__About this exercise__: Using the entries below, write out the line with "schema.rs: [525,483,746,621] ->", the line with "Small: [62,345,101,376] ->", and every line in between, exactly as each is written.

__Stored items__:
-.-.-
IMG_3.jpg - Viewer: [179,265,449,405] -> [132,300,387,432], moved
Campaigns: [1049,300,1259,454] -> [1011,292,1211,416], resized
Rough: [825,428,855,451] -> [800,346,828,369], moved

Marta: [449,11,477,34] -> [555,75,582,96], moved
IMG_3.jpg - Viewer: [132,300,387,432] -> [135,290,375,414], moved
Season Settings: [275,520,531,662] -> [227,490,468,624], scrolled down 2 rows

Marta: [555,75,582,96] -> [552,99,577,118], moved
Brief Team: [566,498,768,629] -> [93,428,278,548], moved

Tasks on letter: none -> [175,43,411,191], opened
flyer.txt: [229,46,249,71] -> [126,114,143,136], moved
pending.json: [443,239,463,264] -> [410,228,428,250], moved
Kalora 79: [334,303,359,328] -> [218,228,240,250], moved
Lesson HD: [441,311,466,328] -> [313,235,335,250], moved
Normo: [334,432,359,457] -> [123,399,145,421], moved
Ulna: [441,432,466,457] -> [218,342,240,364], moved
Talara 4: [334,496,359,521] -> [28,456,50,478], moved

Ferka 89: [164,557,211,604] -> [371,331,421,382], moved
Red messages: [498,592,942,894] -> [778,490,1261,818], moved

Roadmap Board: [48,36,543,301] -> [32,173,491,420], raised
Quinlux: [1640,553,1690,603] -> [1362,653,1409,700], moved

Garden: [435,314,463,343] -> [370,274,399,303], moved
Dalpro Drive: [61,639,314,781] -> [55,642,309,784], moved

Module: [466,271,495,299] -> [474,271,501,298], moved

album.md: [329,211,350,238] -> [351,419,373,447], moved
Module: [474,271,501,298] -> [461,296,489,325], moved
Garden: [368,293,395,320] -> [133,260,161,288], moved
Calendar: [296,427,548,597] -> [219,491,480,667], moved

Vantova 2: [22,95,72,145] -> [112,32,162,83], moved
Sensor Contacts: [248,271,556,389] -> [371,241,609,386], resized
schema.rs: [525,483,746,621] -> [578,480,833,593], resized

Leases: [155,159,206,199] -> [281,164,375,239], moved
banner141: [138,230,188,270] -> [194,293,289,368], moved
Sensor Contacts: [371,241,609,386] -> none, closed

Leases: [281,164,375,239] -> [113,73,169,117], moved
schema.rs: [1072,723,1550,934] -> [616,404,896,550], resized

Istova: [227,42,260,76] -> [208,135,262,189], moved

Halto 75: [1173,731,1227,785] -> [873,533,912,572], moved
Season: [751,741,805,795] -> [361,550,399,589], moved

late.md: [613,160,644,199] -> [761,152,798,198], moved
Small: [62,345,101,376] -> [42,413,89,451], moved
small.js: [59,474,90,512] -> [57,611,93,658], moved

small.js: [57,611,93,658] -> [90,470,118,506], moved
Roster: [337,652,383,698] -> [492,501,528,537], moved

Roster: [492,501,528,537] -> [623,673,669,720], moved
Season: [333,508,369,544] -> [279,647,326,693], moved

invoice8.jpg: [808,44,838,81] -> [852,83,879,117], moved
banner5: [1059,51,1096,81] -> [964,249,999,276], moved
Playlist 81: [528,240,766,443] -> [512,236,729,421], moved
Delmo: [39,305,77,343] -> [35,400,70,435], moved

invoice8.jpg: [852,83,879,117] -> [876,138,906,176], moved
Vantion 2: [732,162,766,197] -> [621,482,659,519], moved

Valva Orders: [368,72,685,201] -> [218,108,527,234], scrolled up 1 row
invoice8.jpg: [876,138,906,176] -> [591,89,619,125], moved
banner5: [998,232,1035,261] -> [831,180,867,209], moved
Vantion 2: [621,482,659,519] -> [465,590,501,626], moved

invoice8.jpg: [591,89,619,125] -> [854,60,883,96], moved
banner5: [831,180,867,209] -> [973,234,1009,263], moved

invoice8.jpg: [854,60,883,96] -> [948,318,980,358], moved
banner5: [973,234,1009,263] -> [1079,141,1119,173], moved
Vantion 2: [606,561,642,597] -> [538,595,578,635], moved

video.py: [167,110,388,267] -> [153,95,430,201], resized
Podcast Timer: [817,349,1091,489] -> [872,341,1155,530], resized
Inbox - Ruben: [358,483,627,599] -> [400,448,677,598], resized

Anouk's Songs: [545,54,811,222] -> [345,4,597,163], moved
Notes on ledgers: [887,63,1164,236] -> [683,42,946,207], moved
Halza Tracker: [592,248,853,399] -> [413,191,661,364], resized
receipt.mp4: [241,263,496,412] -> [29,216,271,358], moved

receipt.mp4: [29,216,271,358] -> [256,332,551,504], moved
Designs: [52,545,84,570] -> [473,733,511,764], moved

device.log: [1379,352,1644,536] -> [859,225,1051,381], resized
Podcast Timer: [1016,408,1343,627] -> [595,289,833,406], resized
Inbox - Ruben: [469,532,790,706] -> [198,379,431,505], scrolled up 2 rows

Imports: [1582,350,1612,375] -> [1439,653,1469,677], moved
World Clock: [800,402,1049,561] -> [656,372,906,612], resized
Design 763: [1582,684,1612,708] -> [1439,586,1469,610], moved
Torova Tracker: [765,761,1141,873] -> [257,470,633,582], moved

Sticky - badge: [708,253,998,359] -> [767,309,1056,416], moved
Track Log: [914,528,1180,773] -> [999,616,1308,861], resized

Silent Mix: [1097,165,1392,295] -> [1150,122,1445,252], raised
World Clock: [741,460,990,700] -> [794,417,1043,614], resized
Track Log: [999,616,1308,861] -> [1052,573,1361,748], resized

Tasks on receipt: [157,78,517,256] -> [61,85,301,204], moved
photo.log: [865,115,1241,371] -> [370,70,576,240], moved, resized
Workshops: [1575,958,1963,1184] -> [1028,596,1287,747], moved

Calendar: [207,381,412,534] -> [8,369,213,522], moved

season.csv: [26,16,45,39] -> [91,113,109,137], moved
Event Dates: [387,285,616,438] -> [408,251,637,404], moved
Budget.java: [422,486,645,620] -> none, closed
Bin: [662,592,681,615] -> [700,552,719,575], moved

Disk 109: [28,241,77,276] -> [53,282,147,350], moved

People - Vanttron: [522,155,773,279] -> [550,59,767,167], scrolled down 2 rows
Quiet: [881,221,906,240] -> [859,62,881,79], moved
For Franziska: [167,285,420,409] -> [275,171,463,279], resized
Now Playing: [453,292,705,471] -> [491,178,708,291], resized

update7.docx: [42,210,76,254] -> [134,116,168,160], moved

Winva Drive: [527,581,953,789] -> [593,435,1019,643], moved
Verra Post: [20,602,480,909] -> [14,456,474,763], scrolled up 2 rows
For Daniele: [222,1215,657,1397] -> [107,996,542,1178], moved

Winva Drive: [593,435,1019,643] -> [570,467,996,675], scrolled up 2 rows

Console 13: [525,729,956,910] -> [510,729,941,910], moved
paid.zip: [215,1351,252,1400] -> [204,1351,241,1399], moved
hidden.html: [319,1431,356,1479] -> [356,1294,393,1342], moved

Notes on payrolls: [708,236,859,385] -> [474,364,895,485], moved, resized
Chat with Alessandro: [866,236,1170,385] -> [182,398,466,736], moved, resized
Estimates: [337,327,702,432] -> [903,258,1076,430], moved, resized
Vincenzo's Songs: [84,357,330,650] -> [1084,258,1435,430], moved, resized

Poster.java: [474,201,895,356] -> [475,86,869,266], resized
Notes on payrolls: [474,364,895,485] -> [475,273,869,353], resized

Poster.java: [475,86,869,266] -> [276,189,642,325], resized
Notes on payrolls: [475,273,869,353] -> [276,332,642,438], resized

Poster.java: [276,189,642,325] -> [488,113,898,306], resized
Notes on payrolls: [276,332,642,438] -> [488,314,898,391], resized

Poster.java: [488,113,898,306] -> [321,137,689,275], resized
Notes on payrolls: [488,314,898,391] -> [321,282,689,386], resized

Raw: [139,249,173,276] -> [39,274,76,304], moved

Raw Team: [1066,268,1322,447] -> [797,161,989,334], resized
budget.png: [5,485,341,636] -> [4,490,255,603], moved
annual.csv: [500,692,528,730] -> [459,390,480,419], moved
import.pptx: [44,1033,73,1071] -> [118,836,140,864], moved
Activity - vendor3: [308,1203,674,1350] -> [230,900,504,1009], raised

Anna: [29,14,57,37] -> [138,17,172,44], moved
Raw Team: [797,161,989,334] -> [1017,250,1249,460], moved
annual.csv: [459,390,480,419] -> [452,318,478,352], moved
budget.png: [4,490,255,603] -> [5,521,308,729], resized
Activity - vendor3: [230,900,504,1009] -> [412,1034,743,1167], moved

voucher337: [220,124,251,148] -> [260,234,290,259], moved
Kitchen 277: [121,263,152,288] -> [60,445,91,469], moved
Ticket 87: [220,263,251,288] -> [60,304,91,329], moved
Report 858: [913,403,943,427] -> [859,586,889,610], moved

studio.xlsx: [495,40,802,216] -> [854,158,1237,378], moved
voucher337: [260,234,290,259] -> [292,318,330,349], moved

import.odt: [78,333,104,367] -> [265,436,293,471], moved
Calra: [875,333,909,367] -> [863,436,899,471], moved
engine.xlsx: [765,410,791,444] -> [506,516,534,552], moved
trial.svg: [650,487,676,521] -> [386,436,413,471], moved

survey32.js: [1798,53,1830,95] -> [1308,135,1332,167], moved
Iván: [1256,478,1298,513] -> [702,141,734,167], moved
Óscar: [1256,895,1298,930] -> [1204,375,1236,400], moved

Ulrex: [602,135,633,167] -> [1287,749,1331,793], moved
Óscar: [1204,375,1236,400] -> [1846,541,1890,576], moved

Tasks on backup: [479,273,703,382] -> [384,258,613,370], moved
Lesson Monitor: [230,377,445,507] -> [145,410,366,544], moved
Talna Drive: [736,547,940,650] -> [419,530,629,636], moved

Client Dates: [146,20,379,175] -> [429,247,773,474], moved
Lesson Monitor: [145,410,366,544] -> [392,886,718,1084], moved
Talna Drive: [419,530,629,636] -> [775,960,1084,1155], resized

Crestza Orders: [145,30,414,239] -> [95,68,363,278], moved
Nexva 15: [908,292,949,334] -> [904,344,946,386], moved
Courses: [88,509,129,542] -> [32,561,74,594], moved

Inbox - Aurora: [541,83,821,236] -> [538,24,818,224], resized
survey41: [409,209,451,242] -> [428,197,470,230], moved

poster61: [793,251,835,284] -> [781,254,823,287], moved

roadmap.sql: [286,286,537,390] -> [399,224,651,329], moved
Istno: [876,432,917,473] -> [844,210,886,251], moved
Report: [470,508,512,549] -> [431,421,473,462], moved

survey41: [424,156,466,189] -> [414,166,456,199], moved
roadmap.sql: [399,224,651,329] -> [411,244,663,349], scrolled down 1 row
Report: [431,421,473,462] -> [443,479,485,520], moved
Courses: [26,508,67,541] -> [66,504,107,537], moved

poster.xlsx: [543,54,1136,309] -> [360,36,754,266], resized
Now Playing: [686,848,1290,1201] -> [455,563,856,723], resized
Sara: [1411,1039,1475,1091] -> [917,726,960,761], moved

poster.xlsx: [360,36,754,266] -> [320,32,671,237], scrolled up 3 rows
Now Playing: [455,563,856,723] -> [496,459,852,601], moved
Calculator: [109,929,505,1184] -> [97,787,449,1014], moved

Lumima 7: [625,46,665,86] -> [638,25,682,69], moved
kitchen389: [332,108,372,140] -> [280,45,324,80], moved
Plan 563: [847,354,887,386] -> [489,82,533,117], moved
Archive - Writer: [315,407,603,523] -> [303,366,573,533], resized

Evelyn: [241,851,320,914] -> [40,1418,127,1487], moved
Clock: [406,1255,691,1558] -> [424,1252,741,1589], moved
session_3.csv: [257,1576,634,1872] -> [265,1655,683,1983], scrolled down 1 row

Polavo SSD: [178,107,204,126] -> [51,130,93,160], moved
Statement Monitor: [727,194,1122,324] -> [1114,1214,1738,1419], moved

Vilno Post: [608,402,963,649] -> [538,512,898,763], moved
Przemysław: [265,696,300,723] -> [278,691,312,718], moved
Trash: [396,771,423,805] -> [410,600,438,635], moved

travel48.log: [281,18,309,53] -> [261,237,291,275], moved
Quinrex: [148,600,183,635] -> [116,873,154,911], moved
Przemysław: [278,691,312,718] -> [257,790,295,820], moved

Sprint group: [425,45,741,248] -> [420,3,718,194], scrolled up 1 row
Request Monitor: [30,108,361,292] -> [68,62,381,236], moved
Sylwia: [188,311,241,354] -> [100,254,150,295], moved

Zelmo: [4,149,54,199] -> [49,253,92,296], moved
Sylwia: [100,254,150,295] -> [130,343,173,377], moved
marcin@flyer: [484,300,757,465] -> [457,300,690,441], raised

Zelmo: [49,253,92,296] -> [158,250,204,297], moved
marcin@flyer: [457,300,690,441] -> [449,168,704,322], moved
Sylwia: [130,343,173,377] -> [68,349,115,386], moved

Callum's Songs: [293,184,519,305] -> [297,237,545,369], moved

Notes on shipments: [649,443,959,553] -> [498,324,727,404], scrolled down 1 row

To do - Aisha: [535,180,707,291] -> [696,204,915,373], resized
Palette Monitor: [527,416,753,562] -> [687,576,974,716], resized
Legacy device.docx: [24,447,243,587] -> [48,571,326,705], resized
-.-.-
__Solution for this task__:
schema.rs: [525,483,746,621] -> [578,480,833,593], resized

Leases: [155,159,206,199] -> [281,164,375,239], moved
banner141: [138,230,188,270] -> [194,293,289,368], moved
Sensor Contacts: [371,241,609,386] -> none, closed

Leases: [281,164,375,239] -> [113,73,169,117], moved
schema.rs: [1072,723,1550,934] -> [616,404,896,550], resized

Istova: [227,42,260,76] -> [208,135,262,189], moved

Halto 75: [1173,731,1227,785] -> [873,533,912,572], moved
Season: [751,741,805,795] -> [361,550,399,589], moved

late.md: [613,160,644,199] -> [761,152,798,198], moved
Small: [62,345,101,376] -> [42,413,89,451], moved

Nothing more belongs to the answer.